__About this task__
In the entries that follow, the first line to write out is the one containing "purple ball [245,200,276,228] -> none", and the last is the one containing "purple plane [842,237,953,300] -> none". Reproduce that stretch exactly, with nothing before or after it.

__Data for review__

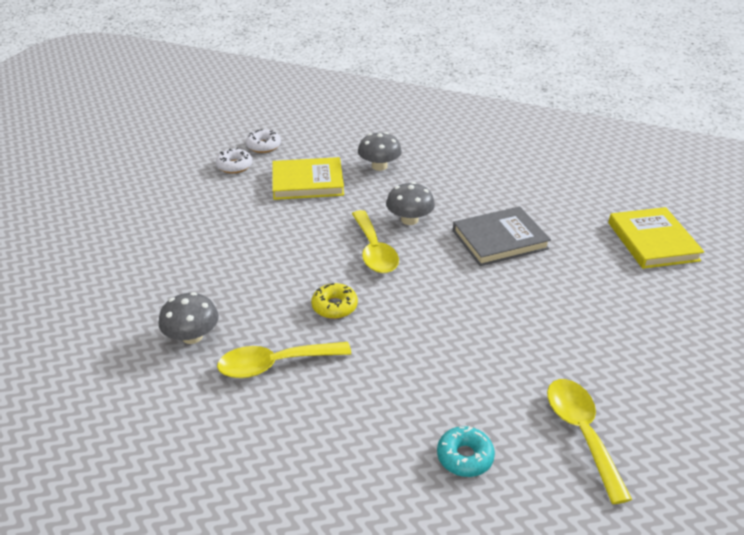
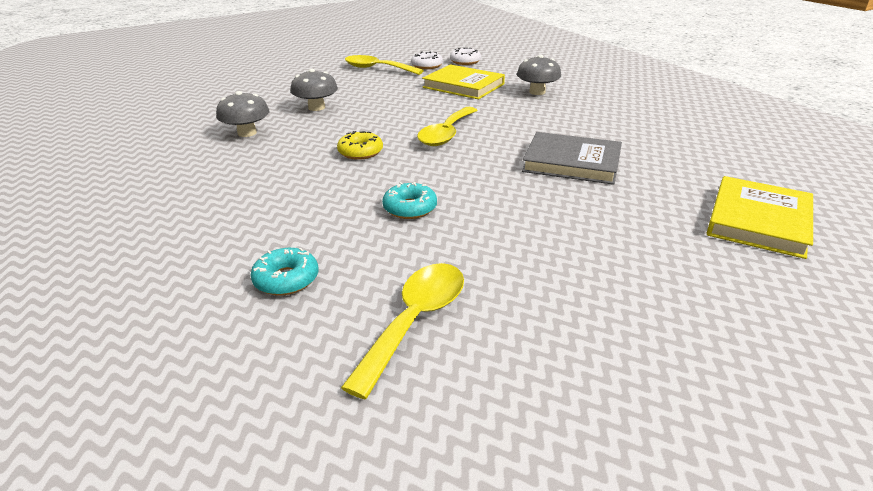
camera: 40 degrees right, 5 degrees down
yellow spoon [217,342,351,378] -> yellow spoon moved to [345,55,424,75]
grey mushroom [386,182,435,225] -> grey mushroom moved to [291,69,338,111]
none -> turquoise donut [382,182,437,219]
* * *
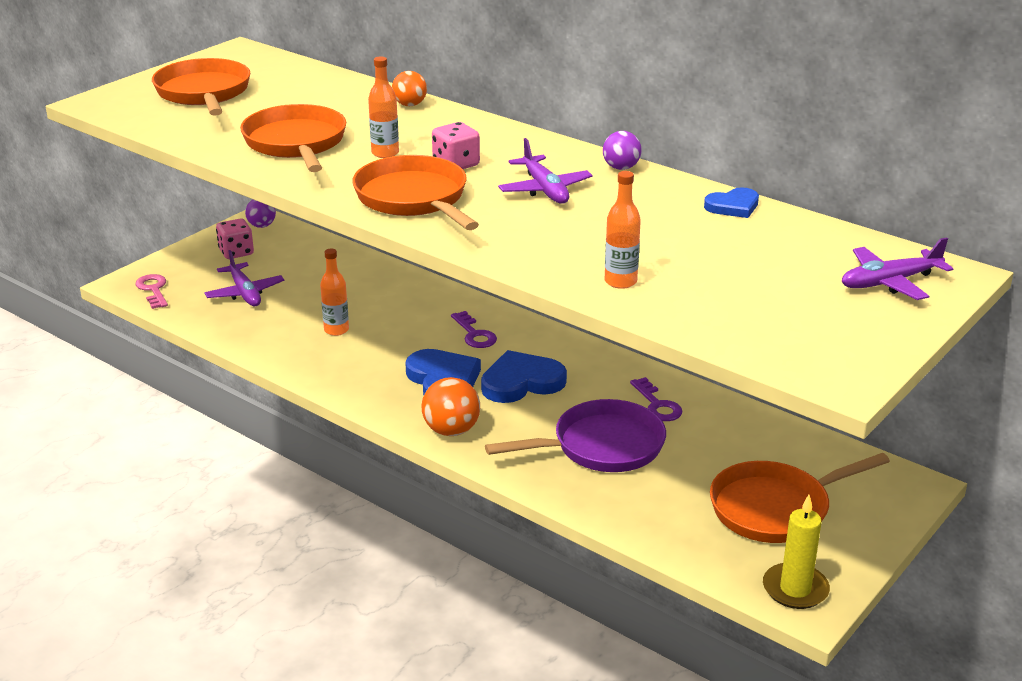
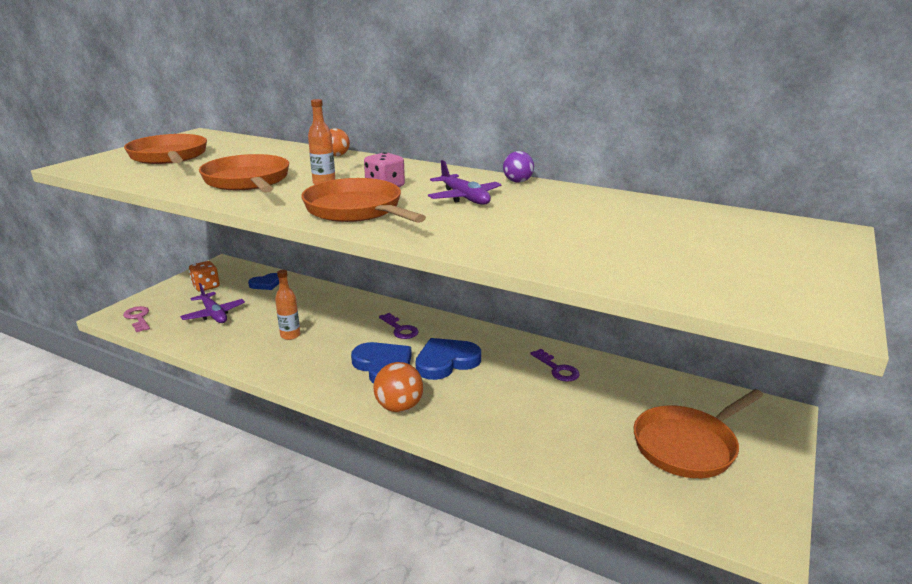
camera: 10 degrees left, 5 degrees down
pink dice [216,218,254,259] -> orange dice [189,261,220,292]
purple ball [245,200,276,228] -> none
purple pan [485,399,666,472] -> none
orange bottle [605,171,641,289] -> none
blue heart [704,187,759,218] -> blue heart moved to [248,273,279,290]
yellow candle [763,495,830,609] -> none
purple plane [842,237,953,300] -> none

__Task solution__
purple ball [245,200,276,228] -> none
purple pan [485,399,666,472] -> none
orange bottle [605,171,641,289] -> none
blue heart [704,187,759,218] -> blue heart moved to [248,273,279,290]
yellow candle [763,495,830,609] -> none
purple plane [842,237,953,300] -> none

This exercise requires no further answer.